Return exactly the lines below, starting with the one that has "camera: 140 degrees left, 10 degrees down" and going on through the one that has "(328, 134) = (237, 375): none -> brown pear".

Dataset records Start Marker

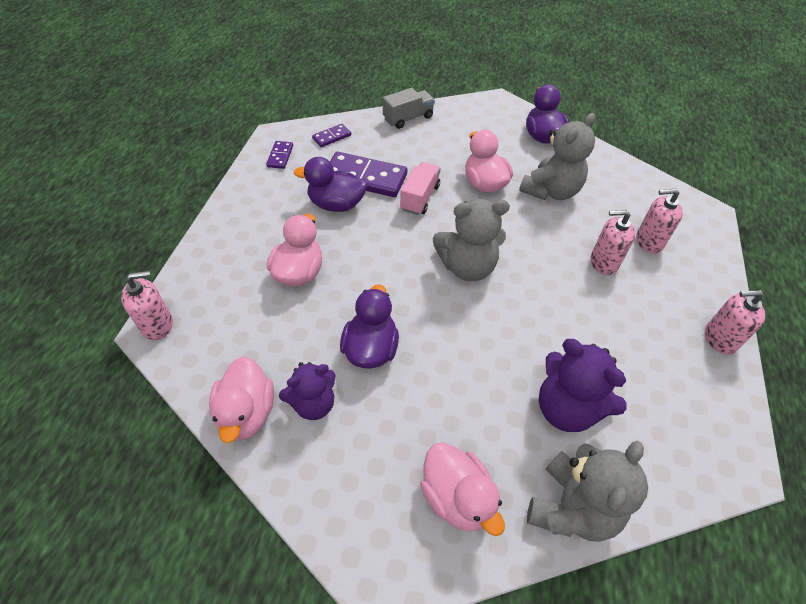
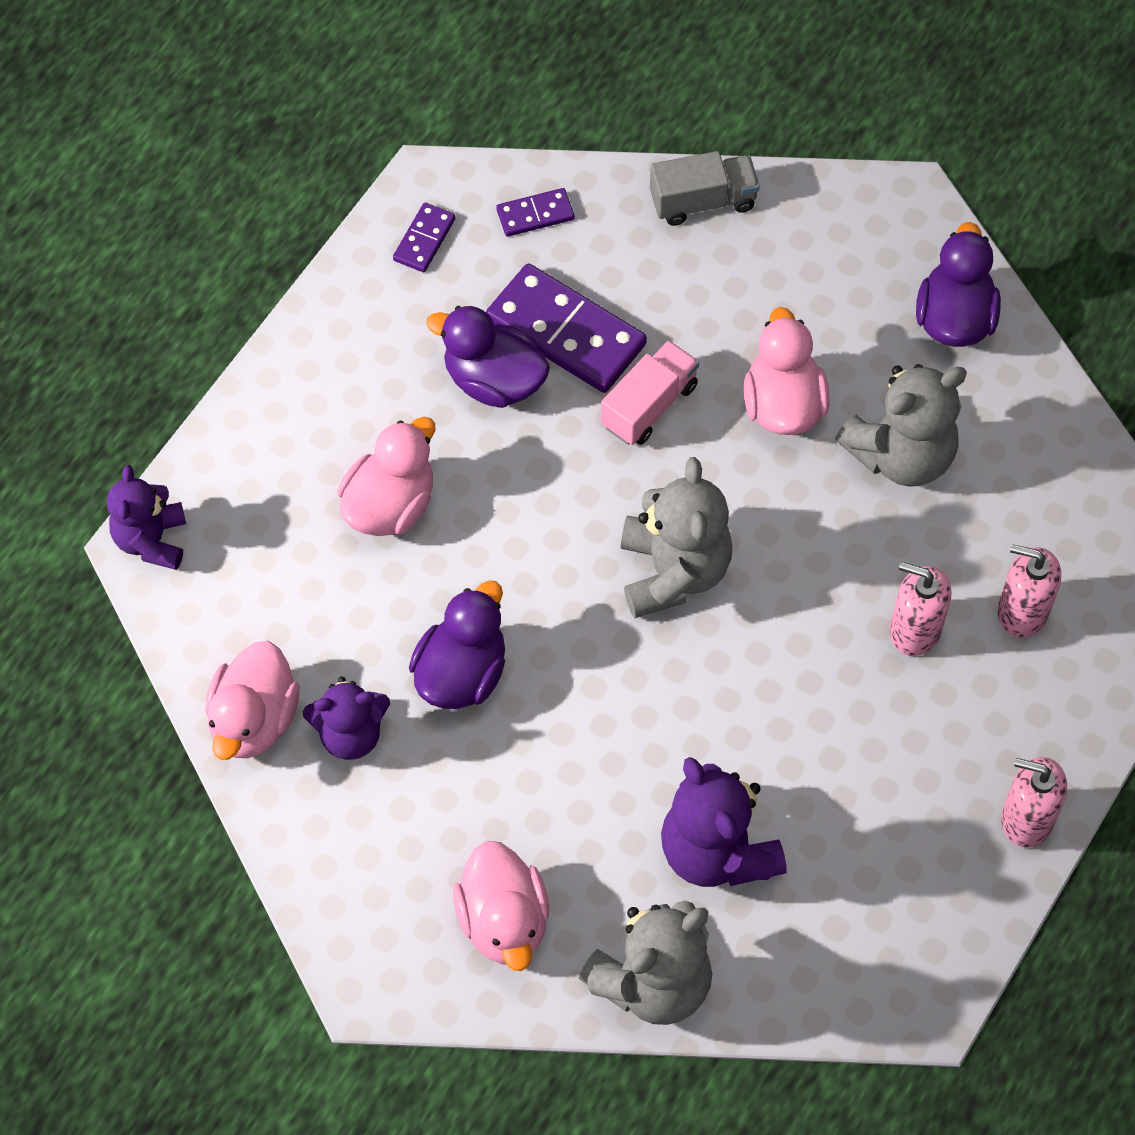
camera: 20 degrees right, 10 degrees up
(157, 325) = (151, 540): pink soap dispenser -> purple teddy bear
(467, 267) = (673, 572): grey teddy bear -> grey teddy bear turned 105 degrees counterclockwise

Dataset records End Marker
Dataset records Start Marker

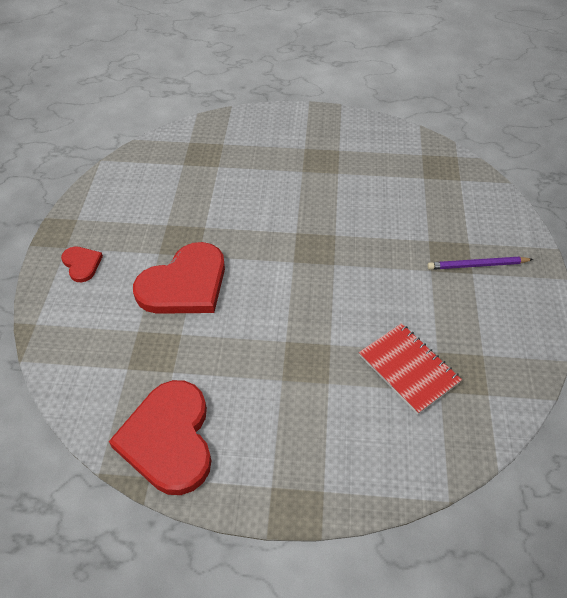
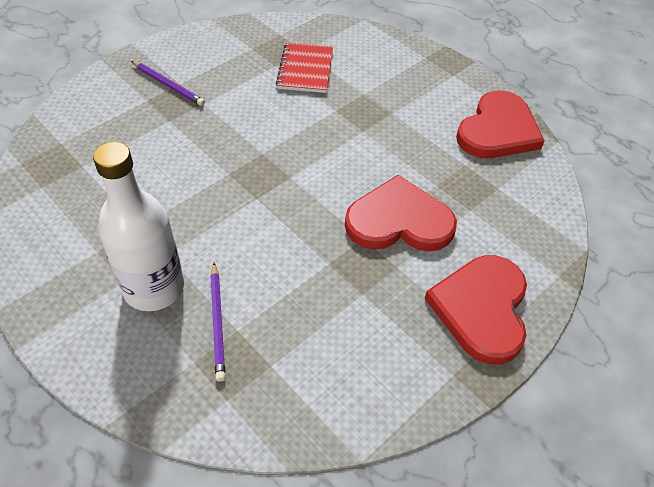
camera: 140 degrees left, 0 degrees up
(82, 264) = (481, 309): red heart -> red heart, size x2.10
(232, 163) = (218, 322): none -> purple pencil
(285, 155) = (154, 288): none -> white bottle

Dataset records End Marker
Dataset records Start Marker

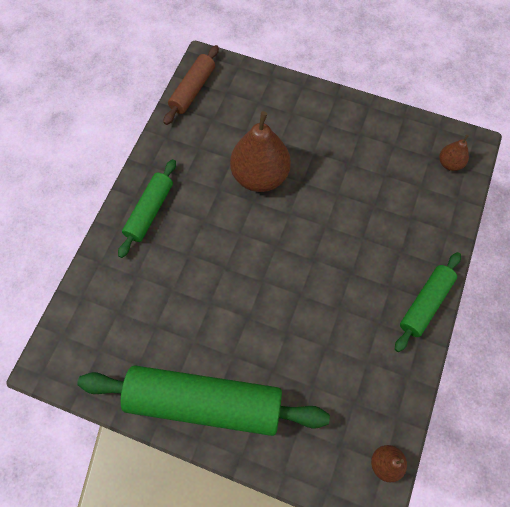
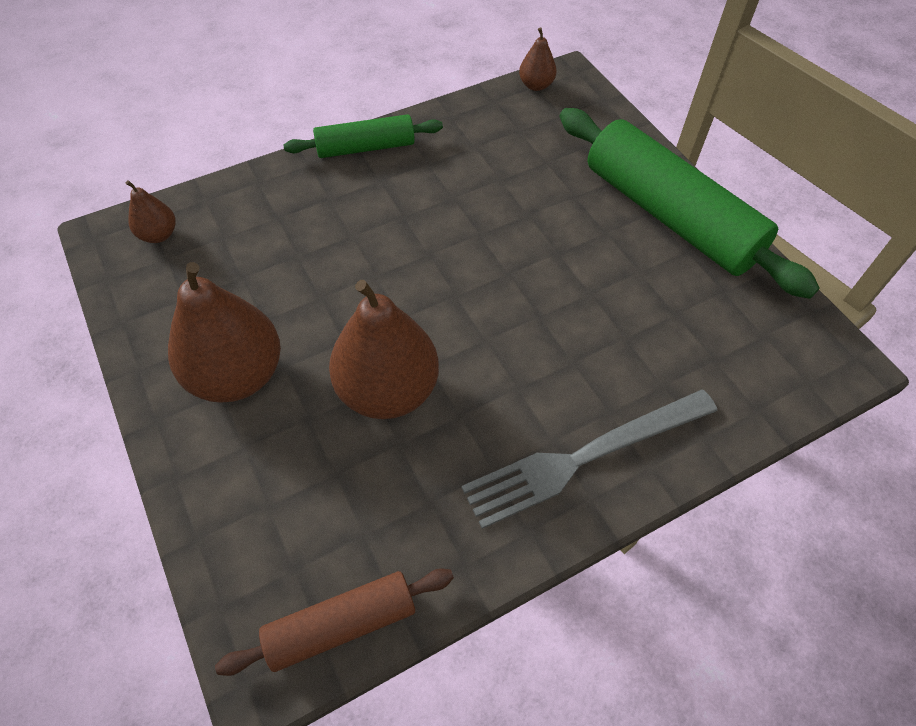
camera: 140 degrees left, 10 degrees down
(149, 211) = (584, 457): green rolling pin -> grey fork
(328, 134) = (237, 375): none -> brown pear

Dataset records End Marker

#### Your response
camera: 140 degrees left, 10 degrees down
(149, 211) = (584, 457): green rolling pin -> grey fork
(328, 134) = (237, 375): none -> brown pear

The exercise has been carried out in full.